BEGIN Stored data

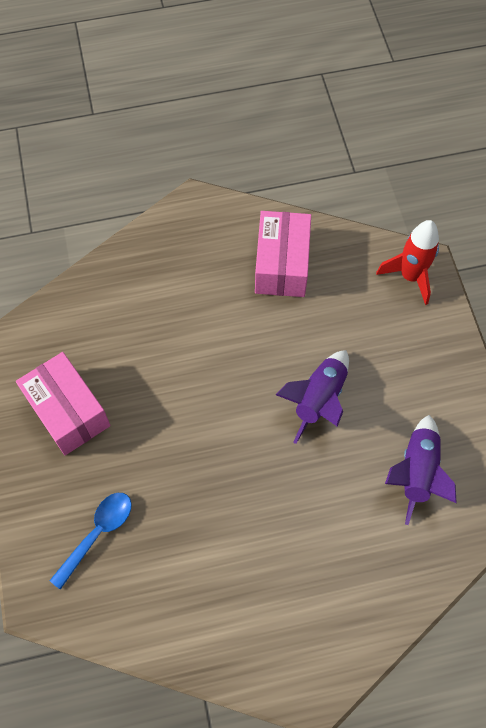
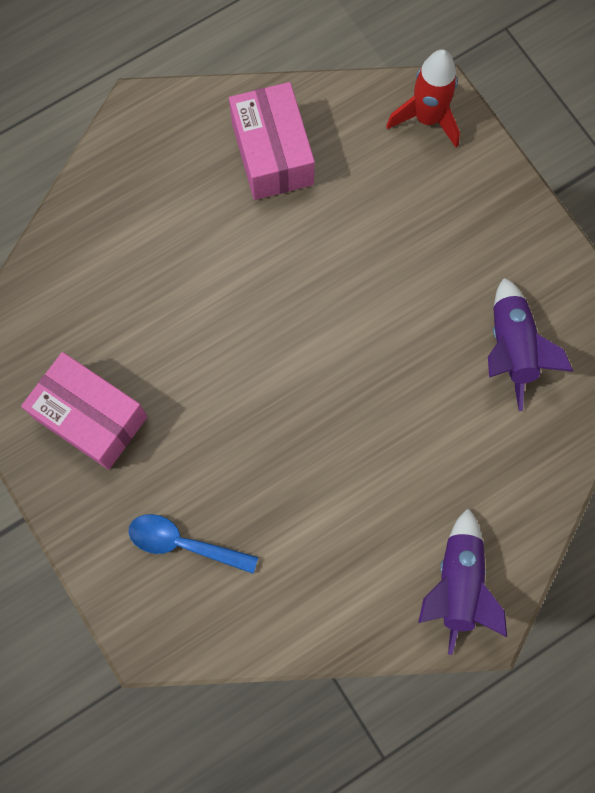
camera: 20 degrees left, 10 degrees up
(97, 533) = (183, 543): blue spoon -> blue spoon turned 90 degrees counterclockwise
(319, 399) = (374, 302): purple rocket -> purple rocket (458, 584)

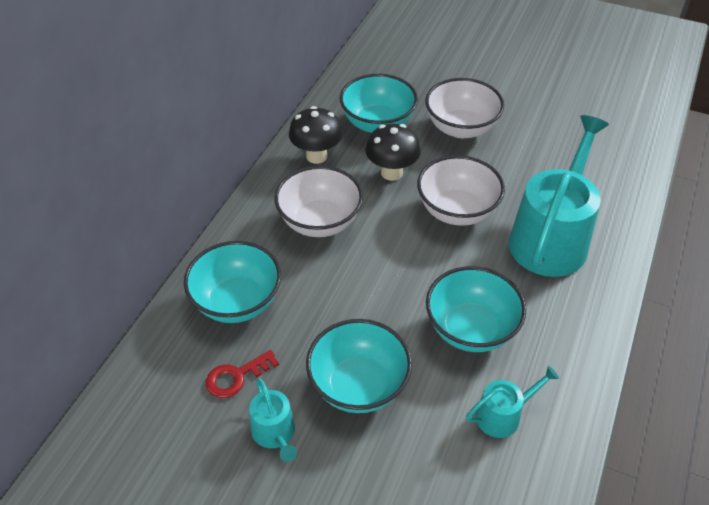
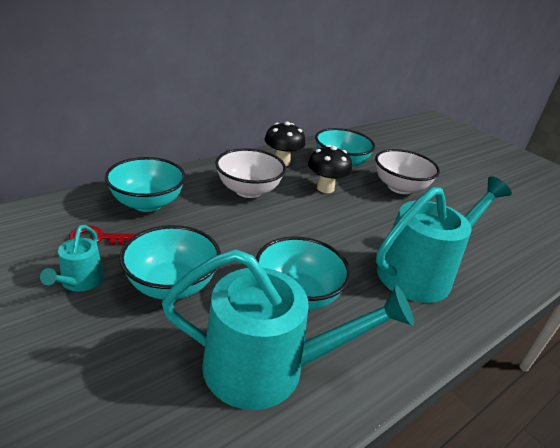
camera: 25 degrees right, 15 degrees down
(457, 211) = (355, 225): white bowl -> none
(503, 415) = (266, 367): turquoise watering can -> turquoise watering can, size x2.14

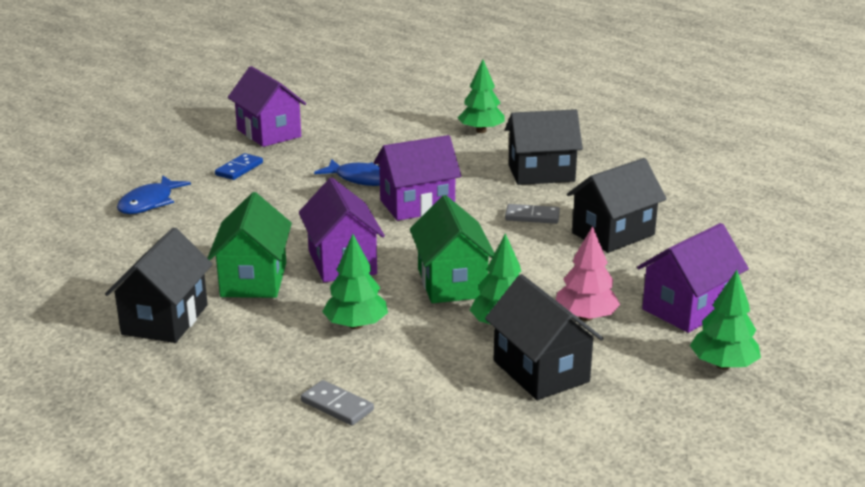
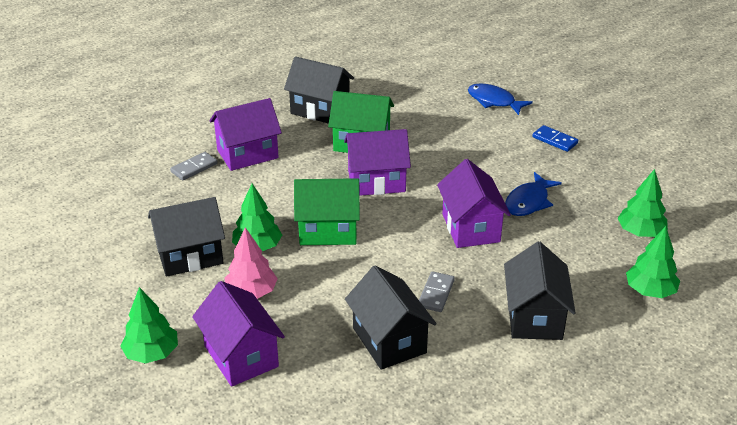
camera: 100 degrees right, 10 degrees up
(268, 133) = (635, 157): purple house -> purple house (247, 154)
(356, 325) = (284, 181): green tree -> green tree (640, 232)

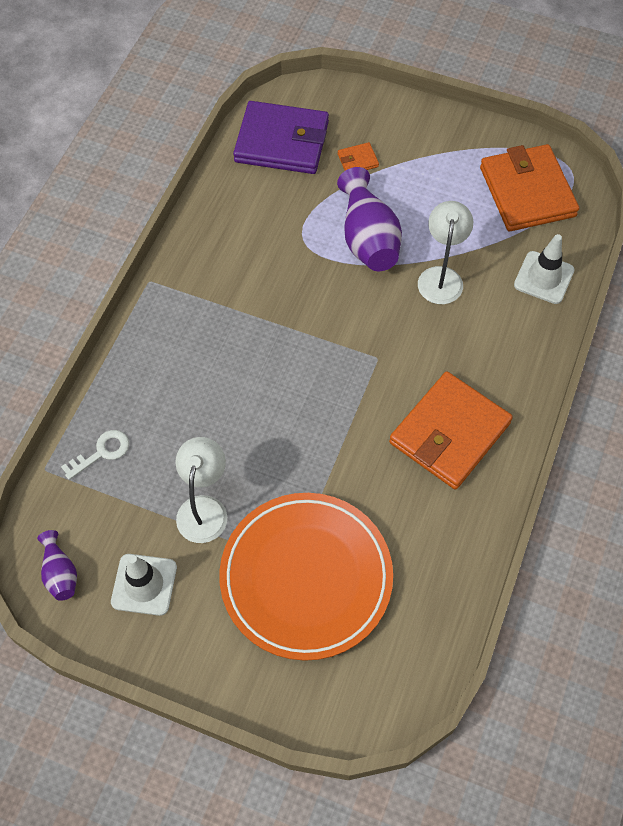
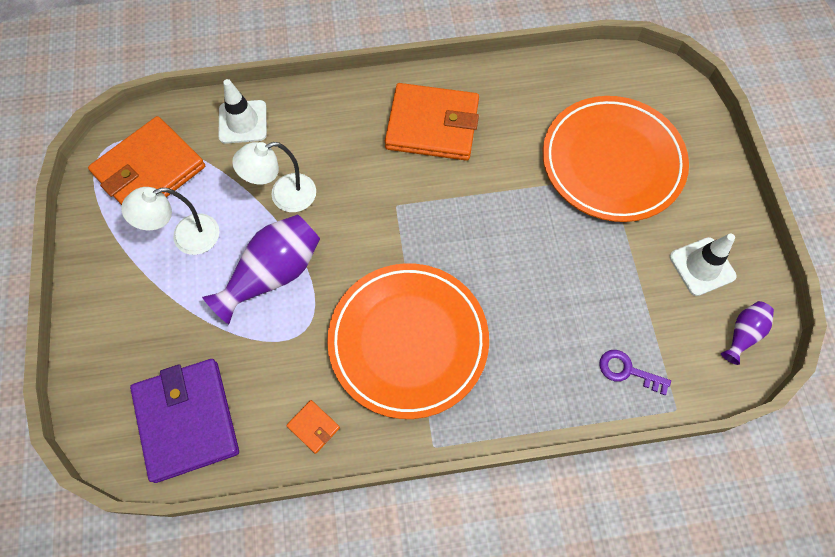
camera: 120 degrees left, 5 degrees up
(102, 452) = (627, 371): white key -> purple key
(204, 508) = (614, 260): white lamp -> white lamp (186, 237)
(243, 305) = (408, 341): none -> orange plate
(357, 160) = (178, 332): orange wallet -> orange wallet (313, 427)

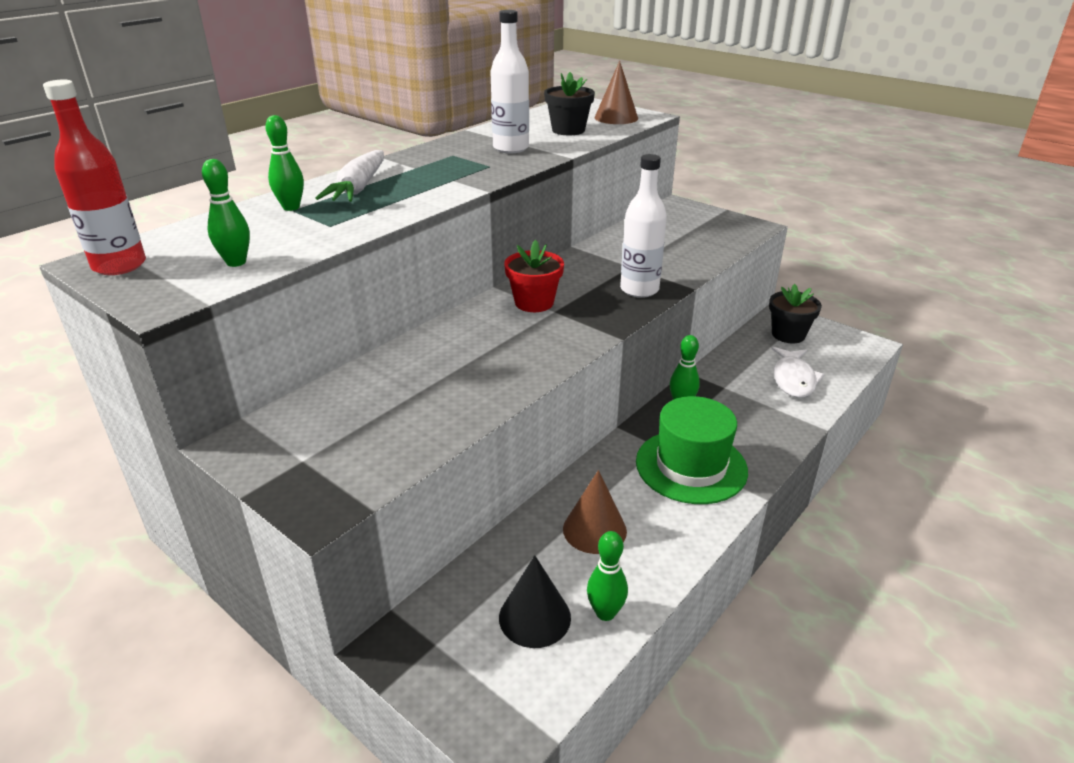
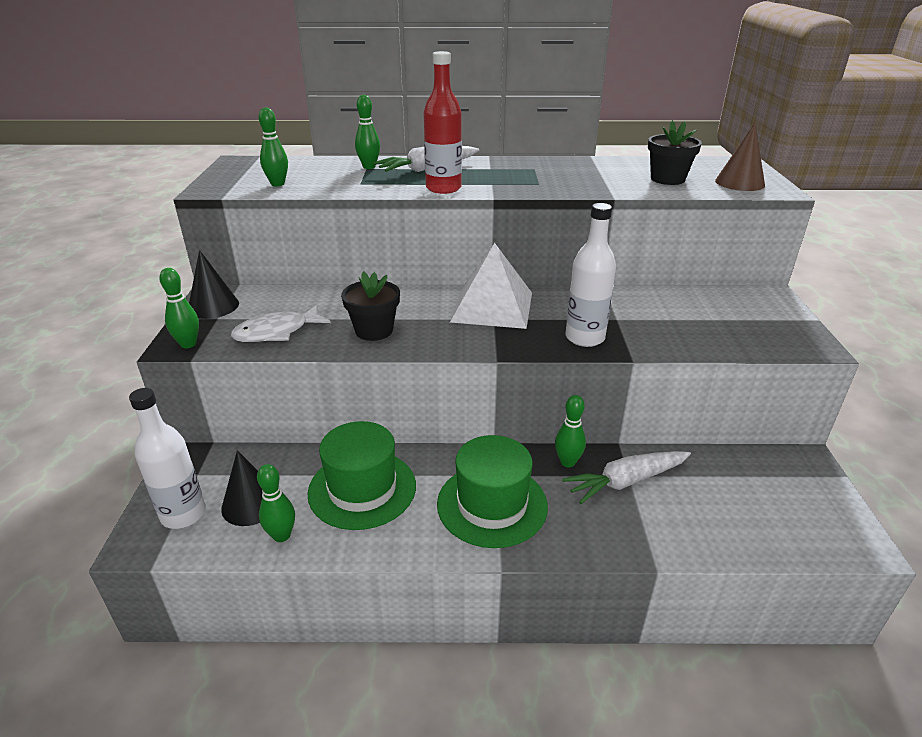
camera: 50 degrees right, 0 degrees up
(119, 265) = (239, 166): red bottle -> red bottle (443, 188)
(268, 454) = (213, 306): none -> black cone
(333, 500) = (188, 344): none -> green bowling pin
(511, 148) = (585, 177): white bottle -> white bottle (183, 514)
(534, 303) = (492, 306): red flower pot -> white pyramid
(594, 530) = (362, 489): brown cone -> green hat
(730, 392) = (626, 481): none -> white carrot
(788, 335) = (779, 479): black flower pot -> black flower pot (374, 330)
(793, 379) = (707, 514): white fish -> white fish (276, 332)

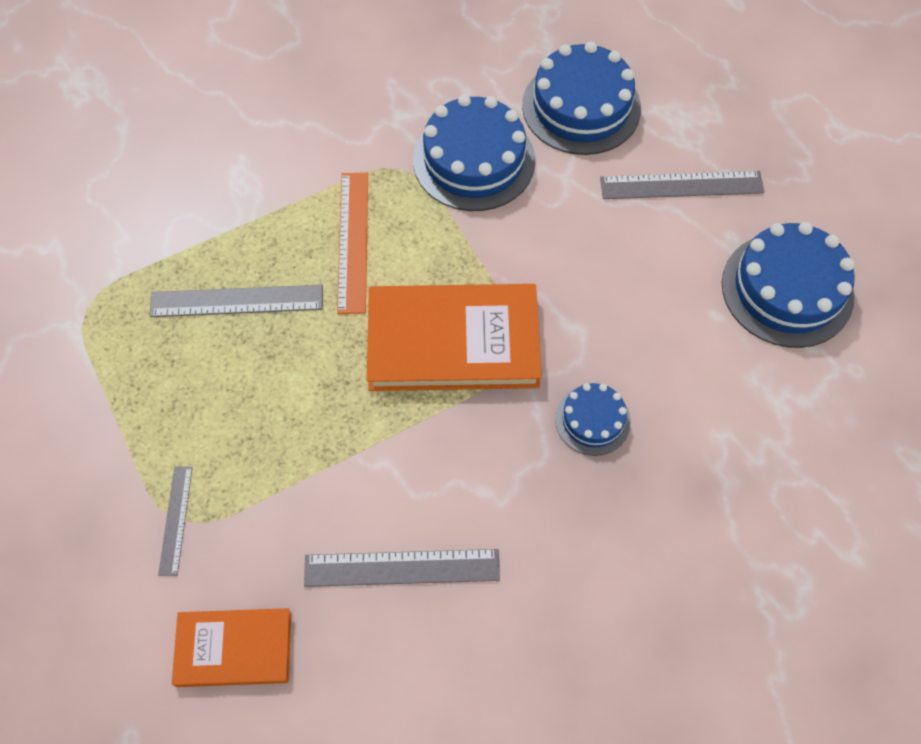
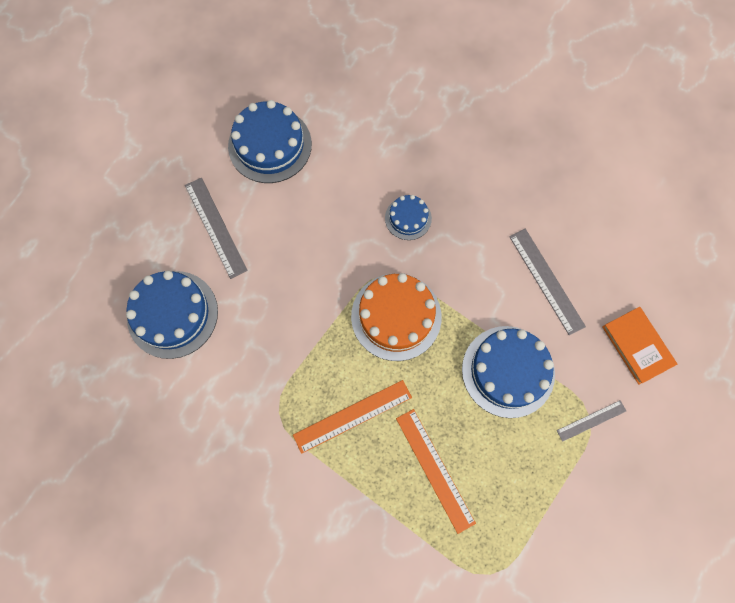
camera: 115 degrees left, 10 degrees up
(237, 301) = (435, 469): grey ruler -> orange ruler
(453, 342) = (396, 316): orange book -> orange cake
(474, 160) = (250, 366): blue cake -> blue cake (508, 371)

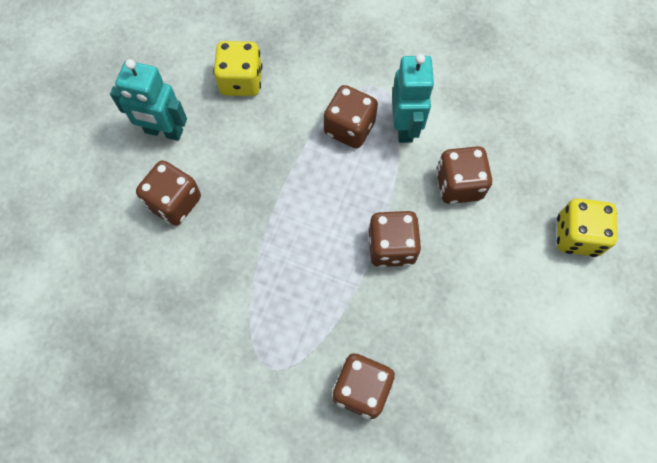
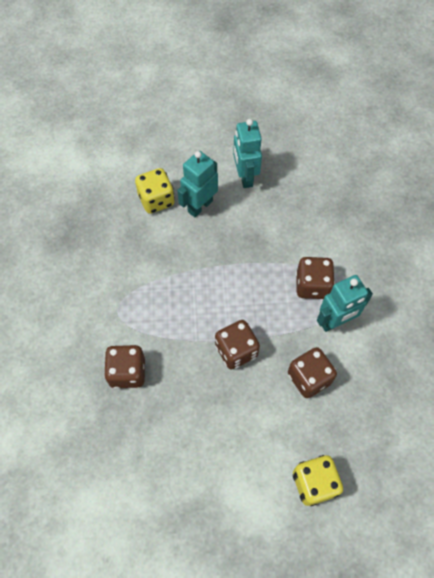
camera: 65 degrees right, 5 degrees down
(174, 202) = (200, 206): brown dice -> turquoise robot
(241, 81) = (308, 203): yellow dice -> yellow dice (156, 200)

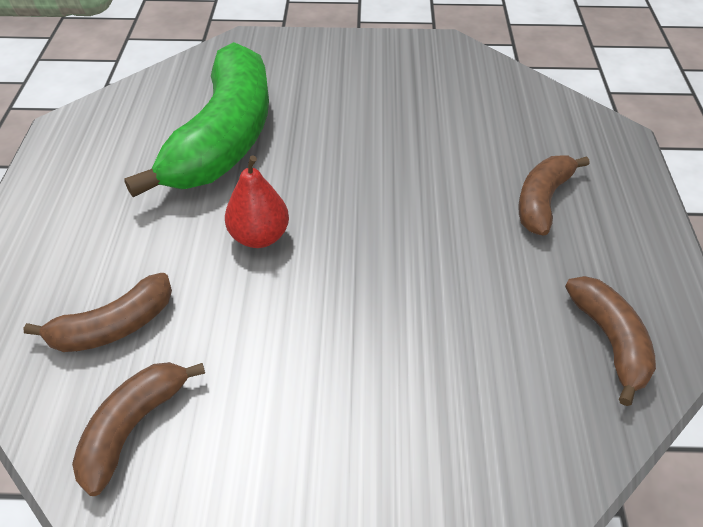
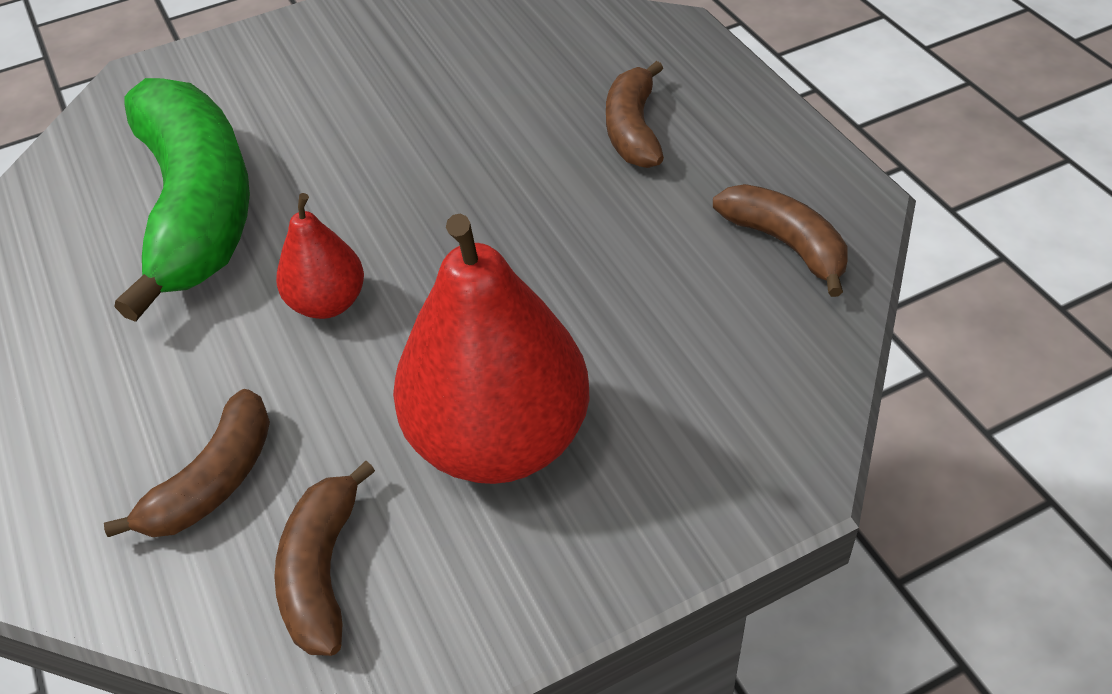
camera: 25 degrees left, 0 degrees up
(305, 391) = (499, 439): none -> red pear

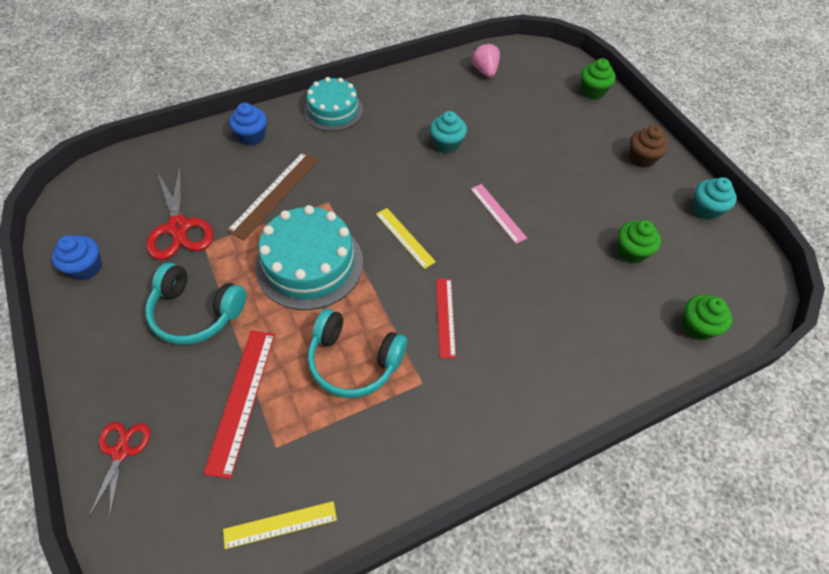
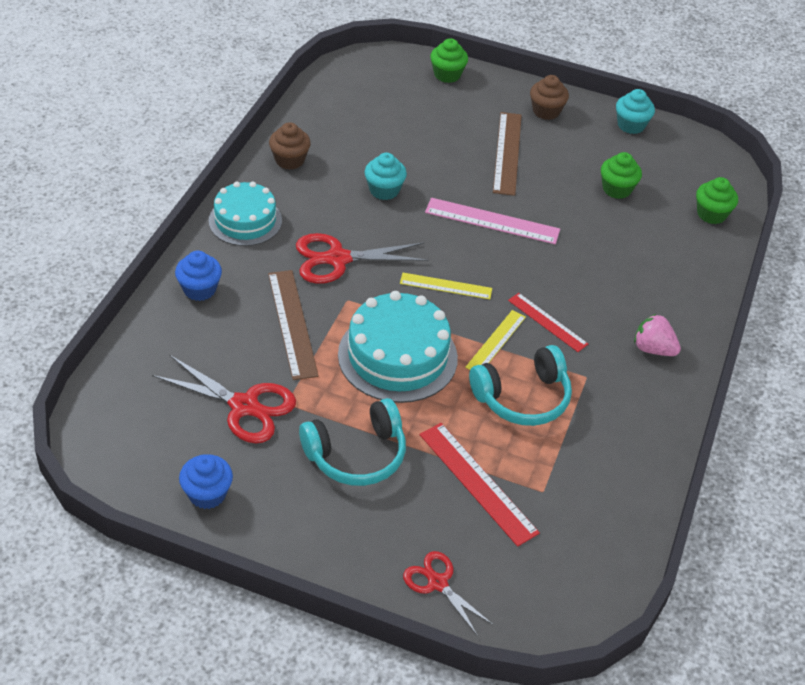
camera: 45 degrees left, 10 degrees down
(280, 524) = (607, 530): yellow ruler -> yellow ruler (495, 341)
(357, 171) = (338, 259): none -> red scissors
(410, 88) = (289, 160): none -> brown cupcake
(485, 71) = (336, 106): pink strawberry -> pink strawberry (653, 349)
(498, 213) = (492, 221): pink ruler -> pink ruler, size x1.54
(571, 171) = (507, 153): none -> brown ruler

END Stored data

About this task:
None of the pictures should be carried over when the data above is transcribed exactly.

Solution to this task:
camera: 20 degrees left, 10 degrees up
(97, 533) = (183, 543): blue spoon -> blue spoon turned 90 degrees counterclockwise
(319, 399) = (374, 302): purple rocket -> purple rocket (458, 584)

camera: 25 degrees right, 15 degrees down
(457, 211) = (355, 225): white bowl -> none
(503, 415) = (266, 367): turquoise watering can -> turquoise watering can, size x2.14

camera: 100 degrees right, 10 degrees up
(268, 133) = (635, 157): purple house -> purple house (247, 154)
(356, 325) = (284, 181): green tree -> green tree (640, 232)

camera: 120 degrees left, 5 degrees up
(102, 452) = (627, 371): white key -> purple key
(204, 508) = (614, 260): white lamp -> white lamp (186, 237)
(243, 305) = (408, 341): none -> orange plate
(357, 160) = (178, 332): orange wallet -> orange wallet (313, 427)

camera: 50 degrees right, 0 degrees up
(119, 265) = (239, 166): red bottle -> red bottle (443, 188)
(268, 454) = (213, 306): none -> black cone
(333, 500) = (188, 344): none -> green bowling pin
(511, 148) = (585, 177): white bottle -> white bottle (183, 514)
(534, 303) = (492, 306): red flower pot -> white pyramid
(594, 530) = (362, 489): brown cone -> green hat
(730, 392) = (626, 481): none -> white carrot
(788, 335) = (779, 479): black flower pot -> black flower pot (374, 330)
(793, 379) = (707, 514): white fish -> white fish (276, 332)

camera: 115 degrees left, 10 degrees up
(237, 301) = (435, 469): grey ruler -> orange ruler
(453, 342) = (396, 316): orange book -> orange cake
(474, 160) = (250, 366): blue cake -> blue cake (508, 371)

camera: 65 degrees right, 5 degrees down
(174, 202) = (200, 206): brown dice -> turquoise robot
(241, 81) = (308, 203): yellow dice -> yellow dice (156, 200)

camera: 25 degrees left, 0 degrees up
(305, 391) = (499, 439): none -> red pear

camera: 45 degrees left, 10 degrees down
(280, 524) = (607, 530): yellow ruler -> yellow ruler (495, 341)
(357, 171) = (338, 259): none -> red scissors
(410, 88) = (289, 160): none -> brown cupcake
(485, 71) = (336, 106): pink strawberry -> pink strawberry (653, 349)
(498, 213) = (492, 221): pink ruler -> pink ruler, size x1.54
(571, 171) = (507, 153): none -> brown ruler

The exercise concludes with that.